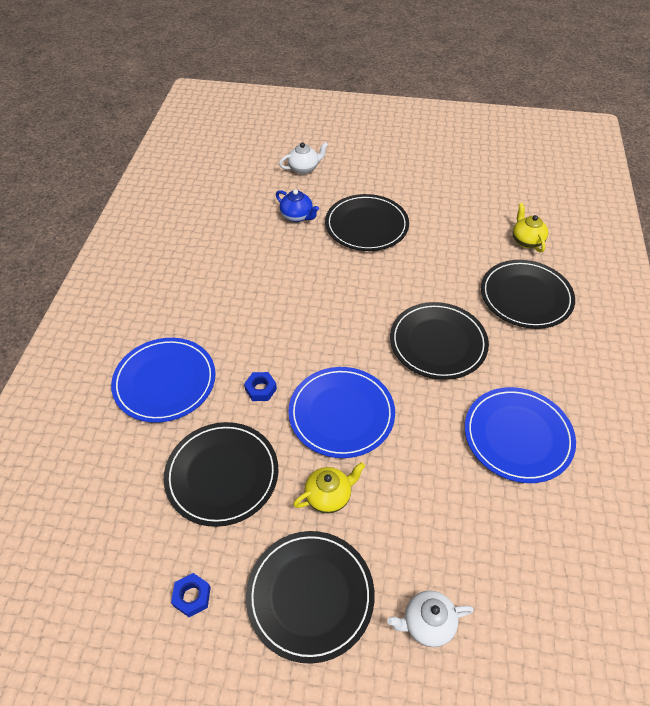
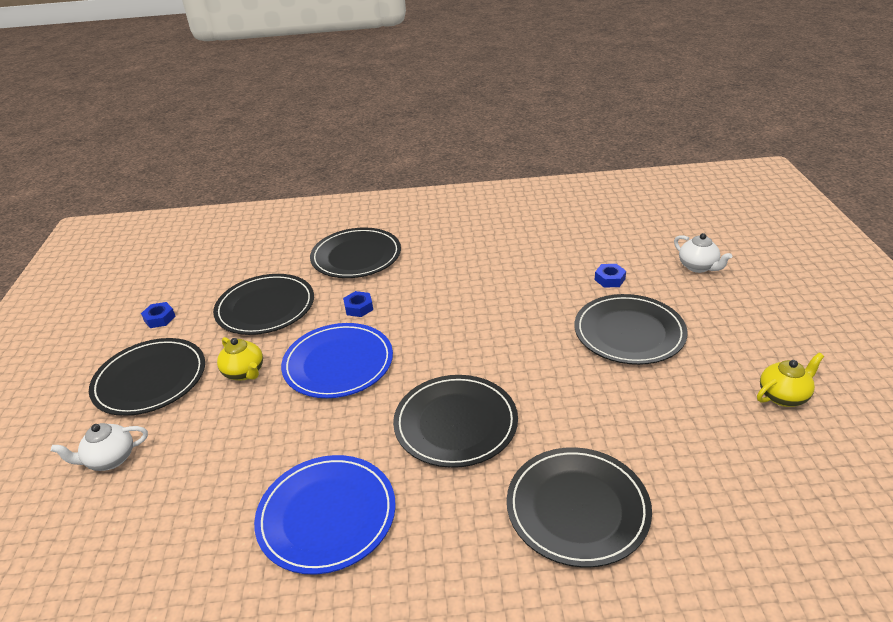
camera: 80 degrees right, 15 degrees down
(165, 382) = (356, 256): blue plate -> black plate
(297, 216) = (609, 279): blue teapot -> blue nut
(427, 623) = (110, 459): white teapot -> white teapot turned 90 degrees counterclockwise
(526, 241) = (705, 501): yellow teapot -> yellow teapot (783, 396)

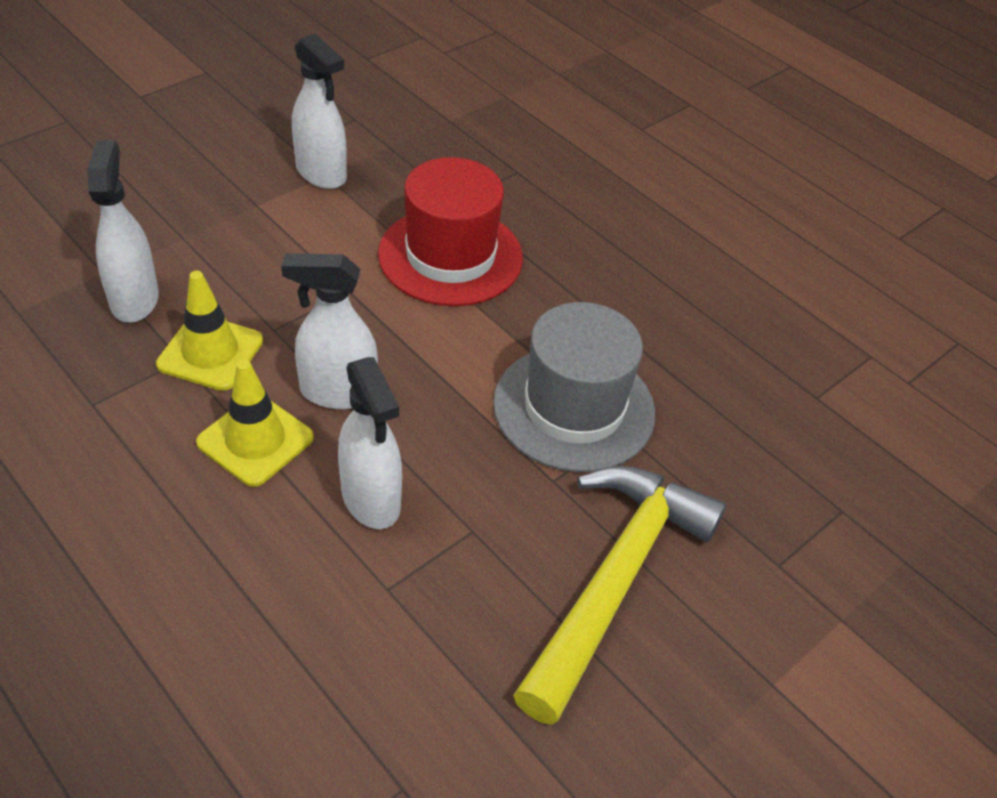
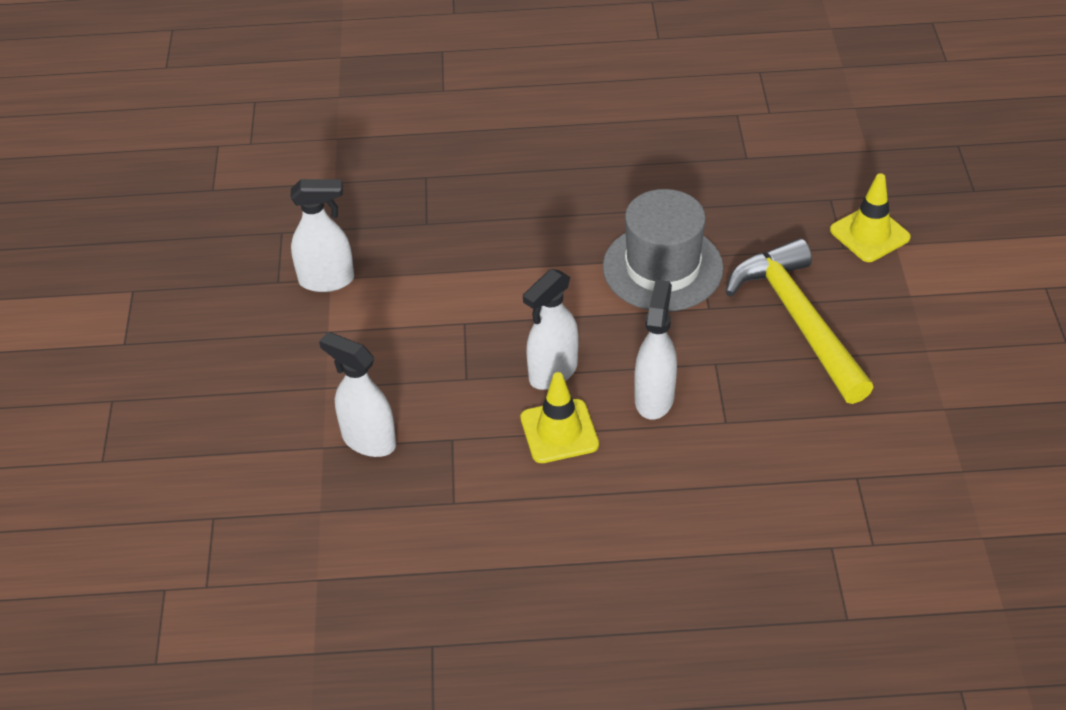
camera: 45 degrees left, 0 degrees up
(210, 352) = (459, 421): yellow traffic cone -> yellow traffic cone (869, 234)
(371, 499) = (654, 398): white spray bottle -> white spray bottle turned 90 degrees counterclockwise
(450, 256) = (478, 255): red hat -> none

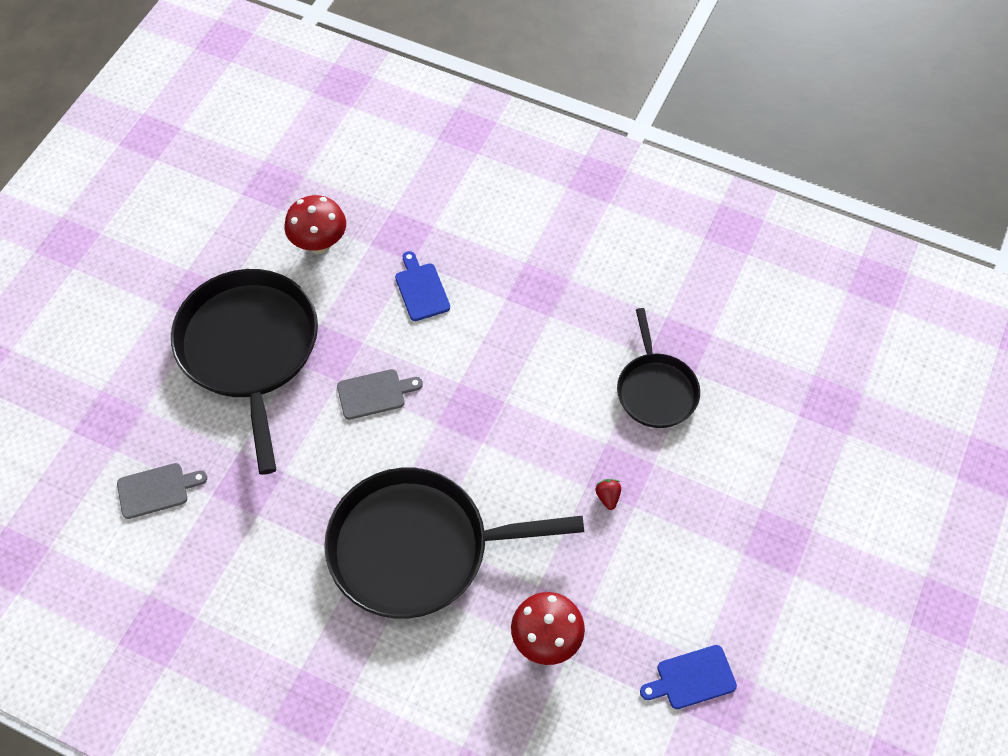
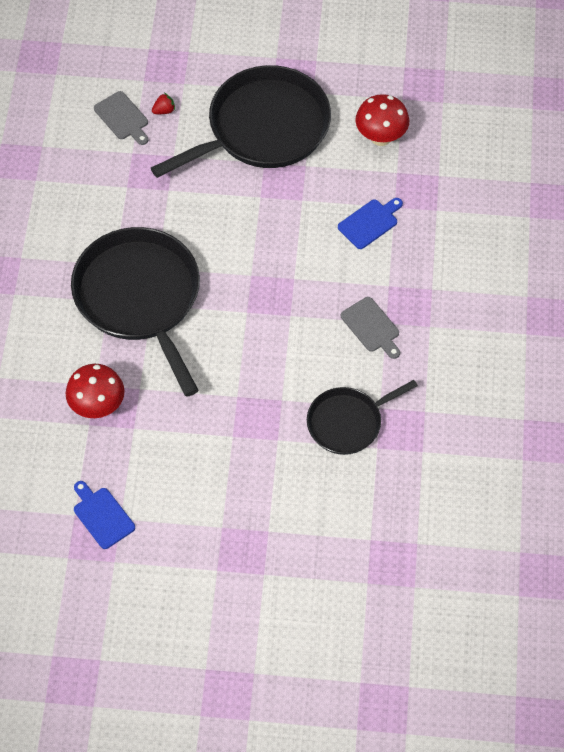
camera: 70 degrees right, 0 degrees up
(375, 393) = (259, 224): grey cutting board -> grey cutting board (371, 327)
(608, 497) = (233, 414): red strawberry -> red strawberry (164, 110)

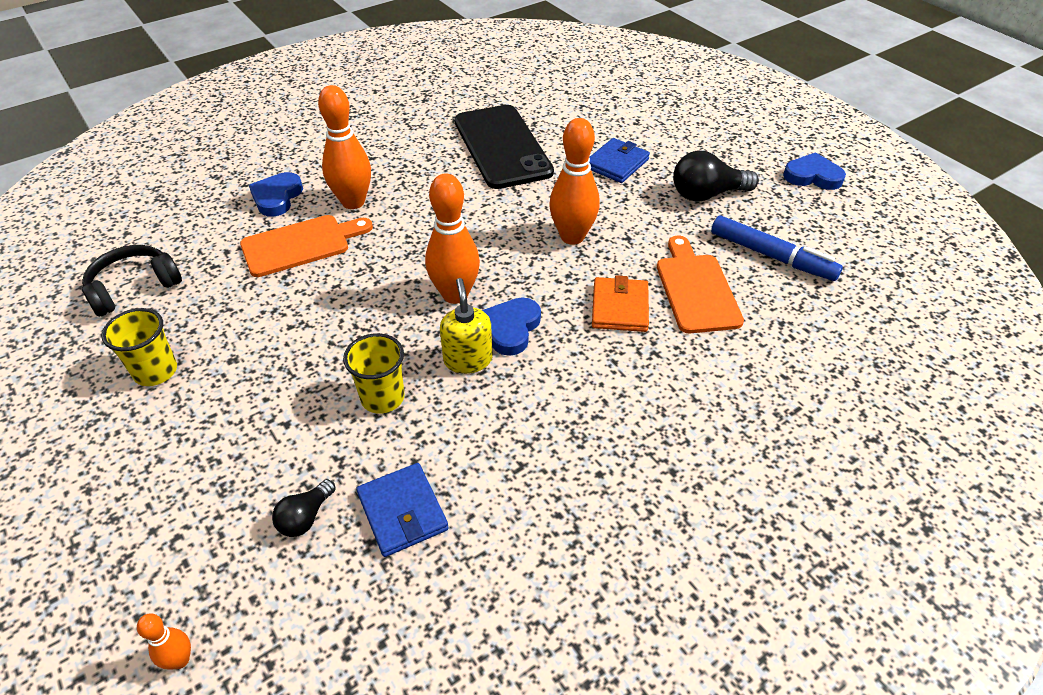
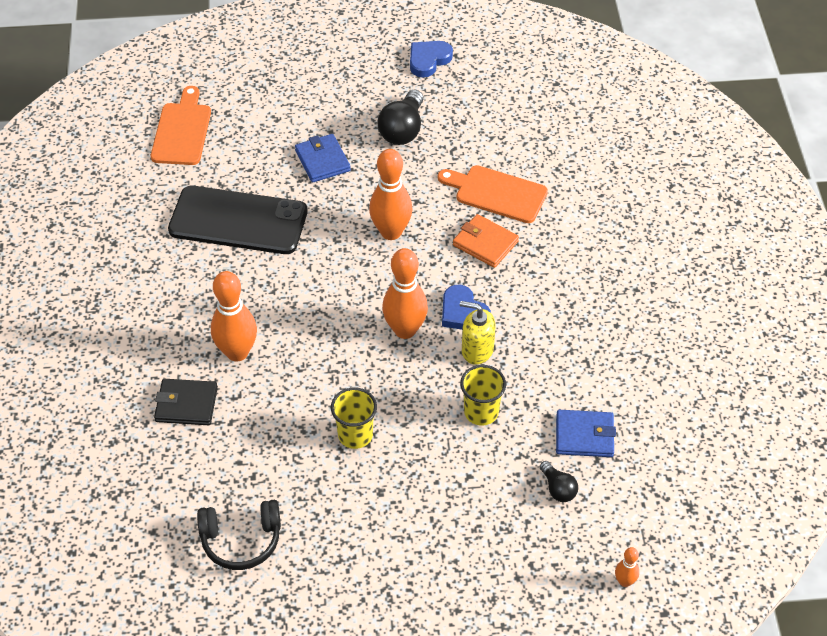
camera: 60 degrees left, 5 degrees up
(134, 287) = (241, 540): black headphones -> black headphones turned 90 degrees counterclockwise
(156, 371) = (360, 545): yellow cup -> yellow cup (355, 435)
(277, 197) = (186, 404): blue heart -> black wallet
(300, 245) = (269, 407): orange cutting board -> orange cutting board (182, 131)
(771, 256) = (494, 135): blue marker -> none

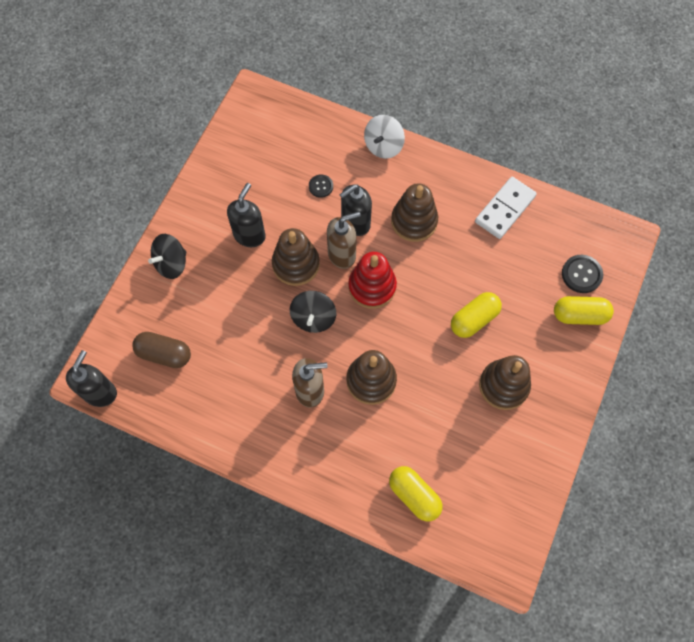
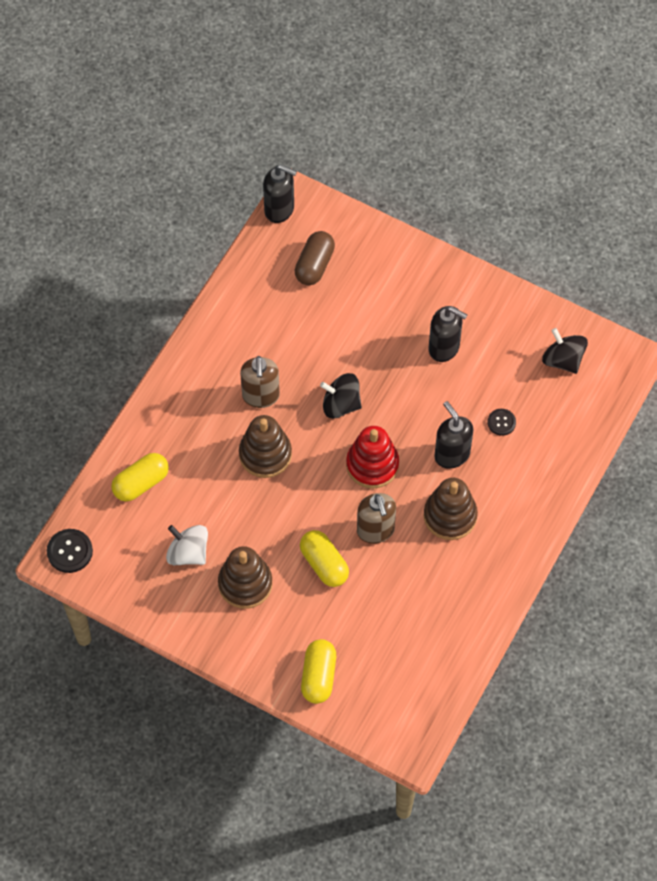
camera: 95 degrees right, 5 degrees down
(171, 263) = (416, 272): black spinning top -> black spinning top (563, 360)
(296, 264) = (405, 391): brown stacking toy -> none
(342, 254) = (413, 438): brown soap dispenser -> brown soap dispenser (375, 530)
(383, 146) = (552, 493): white spinning top -> white spinning top (188, 553)
(504, 209) = (459, 616): white domino -> none
(581, 274) = (368, 687): black button -> black button (70, 551)

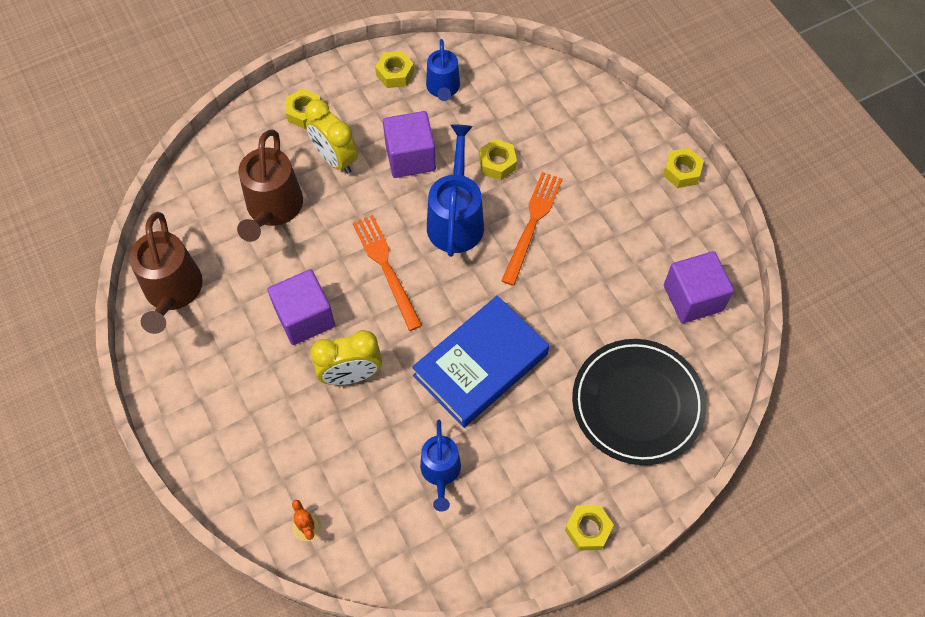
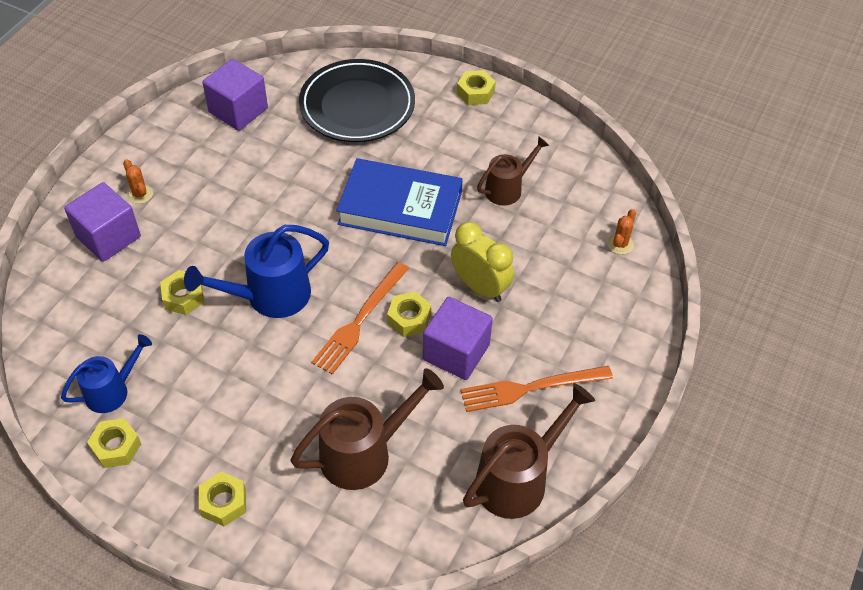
camera: 125 degrees left, 10 degrees down
(335, 159) = (266, 435): yellow clock -> none
(410, 157) = (221, 370): purple cube -> purple cube (108, 237)
(440, 472) = (507, 188): blue watering can -> brown watering can
(532, 224) = (236, 239): orange fork -> orange fork (530, 388)
(630, 179) = (140, 194): none -> orange cactus
(681, 172) = (109, 164): yellow nut -> yellow nut (409, 318)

-.-.-

> _ACTION ITEM_:
Could you repeat, exactly and with nothing else, the lines from the one containing "camera: 60 degrees left, 5 degrees up" through the last line of the records above, leaving out the pictures?

> _EXPECTED ANSWER_:
camera: 60 degrees left, 5 degrees up
(134, 287) = (241, 540): black headphones -> black headphones turned 90 degrees counterclockwise
(156, 371) = (360, 545): yellow cup -> yellow cup (355, 435)
(277, 197) = (186, 404): blue heart -> black wallet
(300, 245) = (269, 407): orange cutting board -> orange cutting board (182, 131)
(771, 256) = (494, 135): blue marker -> none

camera: 95 degrees right, 5 degrees down
(171, 263) = (416, 272): black spinning top -> black spinning top (563, 360)
(296, 264) = (405, 391): brown stacking toy -> none
(342, 254) = (413, 438): brown soap dispenser -> brown soap dispenser (375, 530)
(383, 146) = (552, 493): white spinning top -> white spinning top (188, 553)
(504, 209) = (459, 616): white domino -> none
(581, 274) = (368, 687): black button -> black button (70, 551)

camera: 125 degrees left, 10 degrees down
(335, 159) = (266, 435): yellow clock -> none
(410, 157) = (221, 370): purple cube -> purple cube (108, 237)
(440, 472) = (507, 188): blue watering can -> brown watering can
(532, 224) = (236, 239): orange fork -> orange fork (530, 388)
(630, 179) = (140, 194): none -> orange cactus
(681, 172) = (109, 164): yellow nut -> yellow nut (409, 318)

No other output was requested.